- **About this exercise**: Please return the lines below verbatim, beginning at the one that has "brown donut: 1 -> 2" and stopping after the one that has "turquoise key: 7 -> 12", and add no other lines.

- **Dataset entries**:
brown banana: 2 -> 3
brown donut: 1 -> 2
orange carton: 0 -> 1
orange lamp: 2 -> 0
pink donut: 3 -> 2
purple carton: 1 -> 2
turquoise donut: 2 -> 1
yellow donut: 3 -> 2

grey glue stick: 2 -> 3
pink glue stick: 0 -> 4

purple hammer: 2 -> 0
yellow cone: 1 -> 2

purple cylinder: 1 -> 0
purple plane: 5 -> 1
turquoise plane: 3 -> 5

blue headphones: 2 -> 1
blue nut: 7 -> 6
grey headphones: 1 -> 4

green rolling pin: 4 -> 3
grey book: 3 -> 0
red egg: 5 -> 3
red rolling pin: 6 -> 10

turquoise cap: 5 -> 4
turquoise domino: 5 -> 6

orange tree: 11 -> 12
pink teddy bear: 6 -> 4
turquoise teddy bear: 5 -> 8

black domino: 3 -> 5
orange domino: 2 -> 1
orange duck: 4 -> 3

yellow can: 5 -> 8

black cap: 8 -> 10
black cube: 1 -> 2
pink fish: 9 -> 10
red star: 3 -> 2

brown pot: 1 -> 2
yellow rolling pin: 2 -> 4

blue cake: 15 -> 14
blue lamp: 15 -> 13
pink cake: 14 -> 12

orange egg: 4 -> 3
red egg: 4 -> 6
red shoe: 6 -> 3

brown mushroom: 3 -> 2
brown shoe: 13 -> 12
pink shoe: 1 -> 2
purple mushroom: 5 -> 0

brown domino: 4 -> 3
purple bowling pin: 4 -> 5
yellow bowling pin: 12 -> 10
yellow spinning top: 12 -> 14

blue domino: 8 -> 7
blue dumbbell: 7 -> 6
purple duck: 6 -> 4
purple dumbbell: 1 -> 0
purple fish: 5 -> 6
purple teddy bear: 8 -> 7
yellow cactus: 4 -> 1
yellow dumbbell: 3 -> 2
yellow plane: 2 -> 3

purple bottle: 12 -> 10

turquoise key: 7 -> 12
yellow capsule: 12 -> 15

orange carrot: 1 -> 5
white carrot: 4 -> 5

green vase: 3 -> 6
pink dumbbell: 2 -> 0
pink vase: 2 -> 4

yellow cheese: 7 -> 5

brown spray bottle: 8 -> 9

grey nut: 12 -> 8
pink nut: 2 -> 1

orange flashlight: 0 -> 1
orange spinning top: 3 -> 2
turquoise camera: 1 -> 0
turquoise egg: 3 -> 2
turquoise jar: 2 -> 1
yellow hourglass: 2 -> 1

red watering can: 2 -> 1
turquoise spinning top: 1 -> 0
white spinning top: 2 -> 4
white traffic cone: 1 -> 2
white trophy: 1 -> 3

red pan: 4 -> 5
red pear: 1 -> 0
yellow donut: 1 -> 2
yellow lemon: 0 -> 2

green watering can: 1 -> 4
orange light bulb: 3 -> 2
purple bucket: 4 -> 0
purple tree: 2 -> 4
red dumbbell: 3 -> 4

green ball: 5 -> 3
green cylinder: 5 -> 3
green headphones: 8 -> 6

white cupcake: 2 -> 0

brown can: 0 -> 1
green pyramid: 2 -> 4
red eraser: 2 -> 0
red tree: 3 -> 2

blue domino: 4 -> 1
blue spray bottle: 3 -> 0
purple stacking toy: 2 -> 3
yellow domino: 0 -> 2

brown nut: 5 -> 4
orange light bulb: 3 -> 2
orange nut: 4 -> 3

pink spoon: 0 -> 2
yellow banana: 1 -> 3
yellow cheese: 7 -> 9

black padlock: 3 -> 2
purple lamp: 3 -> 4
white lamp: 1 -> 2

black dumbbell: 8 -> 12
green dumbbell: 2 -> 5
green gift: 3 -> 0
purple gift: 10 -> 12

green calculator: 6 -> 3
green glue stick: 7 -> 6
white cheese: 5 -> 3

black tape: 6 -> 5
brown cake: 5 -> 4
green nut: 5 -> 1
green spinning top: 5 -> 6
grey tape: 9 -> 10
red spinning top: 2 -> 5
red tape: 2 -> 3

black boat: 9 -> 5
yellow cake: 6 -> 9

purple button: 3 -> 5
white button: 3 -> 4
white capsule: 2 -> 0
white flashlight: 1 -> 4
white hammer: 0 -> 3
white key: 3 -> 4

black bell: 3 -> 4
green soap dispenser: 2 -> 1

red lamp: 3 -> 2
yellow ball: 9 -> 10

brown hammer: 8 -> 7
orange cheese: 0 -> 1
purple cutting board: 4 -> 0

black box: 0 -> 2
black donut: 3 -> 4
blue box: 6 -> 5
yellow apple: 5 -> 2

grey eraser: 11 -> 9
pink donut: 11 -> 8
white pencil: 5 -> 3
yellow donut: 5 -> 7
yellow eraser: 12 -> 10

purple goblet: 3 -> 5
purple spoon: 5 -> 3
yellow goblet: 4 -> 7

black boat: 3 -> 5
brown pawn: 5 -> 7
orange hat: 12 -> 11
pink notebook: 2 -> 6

- **Task answer**:
brown donut: 1 -> 2
orange carton: 0 -> 1
orange lamp: 2 -> 0
pink donut: 3 -> 2
purple carton: 1 -> 2
turquoise donut: 2 -> 1
yellow donut: 3 -> 2

grey glue stick: 2 -> 3
pink glue stick: 0 -> 4

purple hammer: 2 -> 0
yellow cone: 1 -> 2

purple cylinder: 1 -> 0
purple plane: 5 -> 1
turquoise plane: 3 -> 5

blue headphones: 2 -> 1
blue nut: 7 -> 6
grey headphones: 1 -> 4

green rolling pin: 4 -> 3
grey book: 3 -> 0
red egg: 5 -> 3
red rolling pin: 6 -> 10

turquoise cap: 5 -> 4
turquoise domino: 5 -> 6

orange tree: 11 -> 12
pink teddy bear: 6 -> 4
turquoise teddy bear: 5 -> 8

black domino: 3 -> 5
orange domino: 2 -> 1
orange duck: 4 -> 3

yellow can: 5 -> 8

black cap: 8 -> 10
black cube: 1 -> 2
pink fish: 9 -> 10
red star: 3 -> 2

brown pot: 1 -> 2
yellow rolling pin: 2 -> 4

blue cake: 15 -> 14
blue lamp: 15 -> 13
pink cake: 14 -> 12

orange egg: 4 -> 3
red egg: 4 -> 6
red shoe: 6 -> 3

brown mushroom: 3 -> 2
brown shoe: 13 -> 12
pink shoe: 1 -> 2
purple mushroom: 5 -> 0

brown domino: 4 -> 3
purple bowling pin: 4 -> 5
yellow bowling pin: 12 -> 10
yellow spinning top: 12 -> 14

blue domino: 8 -> 7
blue dumbbell: 7 -> 6
purple duck: 6 -> 4
purple dumbbell: 1 -> 0
purple fish: 5 -> 6
purple teddy bear: 8 -> 7
yellow cactus: 4 -> 1
yellow dumbbell: 3 -> 2
yellow plane: 2 -> 3

purple bottle: 12 -> 10

turquoise key: 7 -> 12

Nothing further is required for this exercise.